*Description of the task*:
Everything from the line containing "SCALE pin DT: D9 -> D3" through the line containing "SOIL1 pin AO: A11 -> B1" in the listing below should be copied exactly, and nothing more.

┄┄┄┄┄┄┄┄┄┄

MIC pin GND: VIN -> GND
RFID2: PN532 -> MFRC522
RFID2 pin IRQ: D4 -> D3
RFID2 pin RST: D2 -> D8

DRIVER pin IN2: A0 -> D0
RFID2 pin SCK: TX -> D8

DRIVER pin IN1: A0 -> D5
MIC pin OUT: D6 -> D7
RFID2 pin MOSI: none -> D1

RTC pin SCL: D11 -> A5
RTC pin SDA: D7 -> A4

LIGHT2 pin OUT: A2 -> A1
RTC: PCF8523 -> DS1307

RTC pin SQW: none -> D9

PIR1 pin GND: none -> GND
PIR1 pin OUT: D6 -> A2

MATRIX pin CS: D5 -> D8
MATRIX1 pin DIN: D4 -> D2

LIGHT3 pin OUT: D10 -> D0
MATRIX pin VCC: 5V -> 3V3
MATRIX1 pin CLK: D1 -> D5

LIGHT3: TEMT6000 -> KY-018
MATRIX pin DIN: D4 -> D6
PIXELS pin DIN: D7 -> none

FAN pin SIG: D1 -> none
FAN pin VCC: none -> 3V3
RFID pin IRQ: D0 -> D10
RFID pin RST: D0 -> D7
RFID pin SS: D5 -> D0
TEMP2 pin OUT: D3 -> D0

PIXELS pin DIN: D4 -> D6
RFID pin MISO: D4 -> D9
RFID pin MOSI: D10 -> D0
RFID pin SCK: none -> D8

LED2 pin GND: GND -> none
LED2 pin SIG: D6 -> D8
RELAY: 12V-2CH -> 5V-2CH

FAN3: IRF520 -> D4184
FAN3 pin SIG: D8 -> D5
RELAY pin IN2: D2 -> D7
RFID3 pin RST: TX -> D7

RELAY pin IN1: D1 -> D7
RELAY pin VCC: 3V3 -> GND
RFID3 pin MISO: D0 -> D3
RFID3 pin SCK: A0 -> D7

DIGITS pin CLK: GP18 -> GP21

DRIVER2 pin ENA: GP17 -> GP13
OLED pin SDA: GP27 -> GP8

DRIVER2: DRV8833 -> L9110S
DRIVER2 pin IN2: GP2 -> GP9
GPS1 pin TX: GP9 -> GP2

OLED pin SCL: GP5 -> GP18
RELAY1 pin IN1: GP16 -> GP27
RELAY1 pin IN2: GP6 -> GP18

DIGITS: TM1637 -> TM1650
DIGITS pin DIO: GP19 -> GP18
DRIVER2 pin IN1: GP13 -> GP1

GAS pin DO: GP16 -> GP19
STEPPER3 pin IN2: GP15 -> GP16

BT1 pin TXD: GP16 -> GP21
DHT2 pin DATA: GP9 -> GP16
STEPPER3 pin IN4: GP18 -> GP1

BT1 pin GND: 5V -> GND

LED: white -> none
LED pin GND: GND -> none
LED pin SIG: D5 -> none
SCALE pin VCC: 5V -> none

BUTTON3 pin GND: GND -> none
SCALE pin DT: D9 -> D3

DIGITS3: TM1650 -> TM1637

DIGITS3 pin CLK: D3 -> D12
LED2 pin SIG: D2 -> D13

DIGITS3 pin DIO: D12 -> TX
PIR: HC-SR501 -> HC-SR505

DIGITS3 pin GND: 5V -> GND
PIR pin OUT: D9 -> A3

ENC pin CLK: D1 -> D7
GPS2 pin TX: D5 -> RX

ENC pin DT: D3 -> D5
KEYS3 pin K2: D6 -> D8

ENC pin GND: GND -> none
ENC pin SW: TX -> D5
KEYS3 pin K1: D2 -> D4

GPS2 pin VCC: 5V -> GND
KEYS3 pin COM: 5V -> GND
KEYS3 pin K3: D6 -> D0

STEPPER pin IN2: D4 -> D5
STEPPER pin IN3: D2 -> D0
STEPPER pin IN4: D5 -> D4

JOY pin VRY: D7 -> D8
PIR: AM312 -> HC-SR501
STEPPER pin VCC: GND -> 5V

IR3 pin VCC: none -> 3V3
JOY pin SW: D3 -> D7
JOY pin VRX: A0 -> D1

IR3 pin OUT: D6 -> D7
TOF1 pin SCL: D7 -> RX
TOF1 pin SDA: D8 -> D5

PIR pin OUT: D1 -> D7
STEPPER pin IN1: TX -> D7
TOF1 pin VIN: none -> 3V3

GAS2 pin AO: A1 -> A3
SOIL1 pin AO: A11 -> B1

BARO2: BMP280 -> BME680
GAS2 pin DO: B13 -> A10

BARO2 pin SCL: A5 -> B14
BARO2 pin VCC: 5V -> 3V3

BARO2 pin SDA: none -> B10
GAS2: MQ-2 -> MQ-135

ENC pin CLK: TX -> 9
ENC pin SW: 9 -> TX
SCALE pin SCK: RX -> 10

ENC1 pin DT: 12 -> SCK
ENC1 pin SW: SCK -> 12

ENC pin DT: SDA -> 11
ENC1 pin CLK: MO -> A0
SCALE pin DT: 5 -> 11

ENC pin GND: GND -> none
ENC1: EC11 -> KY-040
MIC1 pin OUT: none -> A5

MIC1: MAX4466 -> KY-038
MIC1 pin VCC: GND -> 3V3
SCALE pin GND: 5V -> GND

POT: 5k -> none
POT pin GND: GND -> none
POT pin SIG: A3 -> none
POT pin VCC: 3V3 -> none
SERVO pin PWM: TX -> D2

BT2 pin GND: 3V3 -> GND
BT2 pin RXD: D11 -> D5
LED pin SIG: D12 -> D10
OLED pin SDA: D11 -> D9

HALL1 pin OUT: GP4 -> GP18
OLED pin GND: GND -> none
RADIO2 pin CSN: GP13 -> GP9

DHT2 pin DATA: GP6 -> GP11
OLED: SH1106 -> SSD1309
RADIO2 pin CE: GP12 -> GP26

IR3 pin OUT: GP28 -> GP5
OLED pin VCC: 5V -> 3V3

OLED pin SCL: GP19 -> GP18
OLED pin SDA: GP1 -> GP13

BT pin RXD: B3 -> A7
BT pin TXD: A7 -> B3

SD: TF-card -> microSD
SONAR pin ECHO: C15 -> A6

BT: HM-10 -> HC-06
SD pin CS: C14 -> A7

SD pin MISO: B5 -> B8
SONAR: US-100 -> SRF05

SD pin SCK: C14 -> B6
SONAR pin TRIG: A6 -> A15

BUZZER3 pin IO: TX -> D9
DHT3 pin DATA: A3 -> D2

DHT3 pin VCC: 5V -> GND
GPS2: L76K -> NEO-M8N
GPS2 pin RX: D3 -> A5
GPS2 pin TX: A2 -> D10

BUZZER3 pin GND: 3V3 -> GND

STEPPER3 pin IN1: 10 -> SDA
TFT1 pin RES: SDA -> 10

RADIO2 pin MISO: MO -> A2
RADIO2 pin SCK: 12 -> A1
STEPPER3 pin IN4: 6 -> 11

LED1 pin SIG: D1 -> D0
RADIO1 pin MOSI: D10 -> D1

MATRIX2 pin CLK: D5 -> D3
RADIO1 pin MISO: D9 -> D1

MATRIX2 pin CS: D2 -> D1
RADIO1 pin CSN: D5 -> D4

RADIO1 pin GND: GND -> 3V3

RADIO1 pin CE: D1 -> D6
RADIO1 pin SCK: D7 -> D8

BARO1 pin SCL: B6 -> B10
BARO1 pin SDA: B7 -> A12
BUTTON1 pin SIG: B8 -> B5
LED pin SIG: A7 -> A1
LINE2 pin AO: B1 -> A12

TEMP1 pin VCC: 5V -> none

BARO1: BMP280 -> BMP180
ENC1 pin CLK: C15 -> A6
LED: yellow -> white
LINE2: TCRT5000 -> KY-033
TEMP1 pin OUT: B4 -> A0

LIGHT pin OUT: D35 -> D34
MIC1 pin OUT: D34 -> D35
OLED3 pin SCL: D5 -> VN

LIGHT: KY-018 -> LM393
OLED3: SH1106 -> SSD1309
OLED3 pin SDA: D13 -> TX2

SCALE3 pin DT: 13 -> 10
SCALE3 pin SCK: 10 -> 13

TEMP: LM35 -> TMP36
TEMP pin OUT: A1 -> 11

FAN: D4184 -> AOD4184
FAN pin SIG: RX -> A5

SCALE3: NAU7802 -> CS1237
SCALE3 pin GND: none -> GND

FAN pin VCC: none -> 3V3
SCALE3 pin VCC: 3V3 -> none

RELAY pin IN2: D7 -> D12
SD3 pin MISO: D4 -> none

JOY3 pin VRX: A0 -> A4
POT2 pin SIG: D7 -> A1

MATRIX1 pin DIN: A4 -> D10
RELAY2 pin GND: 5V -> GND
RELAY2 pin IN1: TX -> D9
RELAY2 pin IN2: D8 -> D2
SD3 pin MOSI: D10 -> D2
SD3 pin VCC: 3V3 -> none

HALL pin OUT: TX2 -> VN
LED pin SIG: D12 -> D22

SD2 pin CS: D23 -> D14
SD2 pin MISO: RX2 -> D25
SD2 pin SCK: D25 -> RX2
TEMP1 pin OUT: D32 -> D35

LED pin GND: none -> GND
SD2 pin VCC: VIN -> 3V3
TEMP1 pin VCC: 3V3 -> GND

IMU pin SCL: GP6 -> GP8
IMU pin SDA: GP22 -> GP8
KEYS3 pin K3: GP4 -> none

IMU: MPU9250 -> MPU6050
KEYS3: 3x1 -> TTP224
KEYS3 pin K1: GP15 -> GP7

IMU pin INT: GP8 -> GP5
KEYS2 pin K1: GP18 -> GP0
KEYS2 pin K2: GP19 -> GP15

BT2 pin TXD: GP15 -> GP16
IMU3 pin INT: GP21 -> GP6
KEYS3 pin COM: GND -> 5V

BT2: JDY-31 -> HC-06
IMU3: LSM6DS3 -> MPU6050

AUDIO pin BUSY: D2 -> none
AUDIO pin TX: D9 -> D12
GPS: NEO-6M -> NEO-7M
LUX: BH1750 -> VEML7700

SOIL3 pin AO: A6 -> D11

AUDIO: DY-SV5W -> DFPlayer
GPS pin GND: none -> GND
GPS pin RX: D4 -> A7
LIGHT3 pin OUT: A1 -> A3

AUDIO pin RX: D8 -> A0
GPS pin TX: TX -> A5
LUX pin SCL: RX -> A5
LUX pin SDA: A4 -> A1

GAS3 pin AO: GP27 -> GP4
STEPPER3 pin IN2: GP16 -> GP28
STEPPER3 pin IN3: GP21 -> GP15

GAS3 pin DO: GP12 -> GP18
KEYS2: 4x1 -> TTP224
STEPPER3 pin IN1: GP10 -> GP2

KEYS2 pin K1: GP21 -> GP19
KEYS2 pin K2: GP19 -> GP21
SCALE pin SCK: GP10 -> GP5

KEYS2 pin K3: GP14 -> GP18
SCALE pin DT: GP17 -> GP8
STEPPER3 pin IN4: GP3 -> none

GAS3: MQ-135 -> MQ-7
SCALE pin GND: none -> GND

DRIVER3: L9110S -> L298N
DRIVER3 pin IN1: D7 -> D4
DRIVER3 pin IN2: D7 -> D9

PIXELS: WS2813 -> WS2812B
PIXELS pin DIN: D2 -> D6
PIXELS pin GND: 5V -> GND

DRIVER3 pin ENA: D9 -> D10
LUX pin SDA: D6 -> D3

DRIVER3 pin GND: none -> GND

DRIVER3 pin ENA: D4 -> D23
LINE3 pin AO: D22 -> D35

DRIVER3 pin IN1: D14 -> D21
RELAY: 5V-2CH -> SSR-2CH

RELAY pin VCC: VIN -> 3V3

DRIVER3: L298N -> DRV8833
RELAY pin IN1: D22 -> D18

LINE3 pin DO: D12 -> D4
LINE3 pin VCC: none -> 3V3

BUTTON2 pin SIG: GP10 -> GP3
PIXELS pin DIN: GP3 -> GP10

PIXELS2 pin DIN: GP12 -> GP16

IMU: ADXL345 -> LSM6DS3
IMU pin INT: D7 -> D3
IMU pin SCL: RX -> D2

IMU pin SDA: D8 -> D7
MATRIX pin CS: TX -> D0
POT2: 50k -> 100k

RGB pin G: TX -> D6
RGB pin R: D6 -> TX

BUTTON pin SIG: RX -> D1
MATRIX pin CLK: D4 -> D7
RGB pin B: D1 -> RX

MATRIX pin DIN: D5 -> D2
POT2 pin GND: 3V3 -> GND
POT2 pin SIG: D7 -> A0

┄┄┄┄┄┄┄┄┄┄

*Task result*:
SCALE pin DT: D9 -> D3

DIGITS3: TM1650 -> TM1637

DIGITS3 pin CLK: D3 -> D12
LED2 pin SIG: D2 -> D13

DIGITS3 pin DIO: D12 -> TX
PIR: HC-SR501 -> HC-SR505

DIGITS3 pin GND: 5V -> GND
PIR pin OUT: D9 -> A3

ENC pin CLK: D1 -> D7
GPS2 pin TX: D5 -> RX

ENC pin DT: D3 -> D5
KEYS3 pin K2: D6 -> D8

ENC pin GND: GND -> none
ENC pin SW: TX -> D5
KEYS3 pin K1: D2 -> D4

GPS2 pin VCC: 5V -> GND
KEYS3 pin COM: 5V -> GND
KEYS3 pin K3: D6 -> D0

STEPPER pin IN2: D4 -> D5
STEPPER pin IN3: D2 -> D0
STEPPER pin IN4: D5 -> D4

JOY pin VRY: D7 -> D8
PIR: AM312 -> HC-SR501
STEPPER pin VCC: GND -> 5V

IR3 pin VCC: none -> 3V3
JOY pin SW: D3 -> D7
JOY pin VRX: A0 -> D1

IR3 pin OUT: D6 -> D7
TOF1 pin SCL: D7 -> RX
TOF1 pin SDA: D8 -> D5

PIR pin OUT: D1 -> D7
STEPPER pin IN1: TX -> D7
TOF1 pin VIN: none -> 3V3

GAS2 pin AO: A1 -> A3
SOIL1 pin AO: A11 -> B1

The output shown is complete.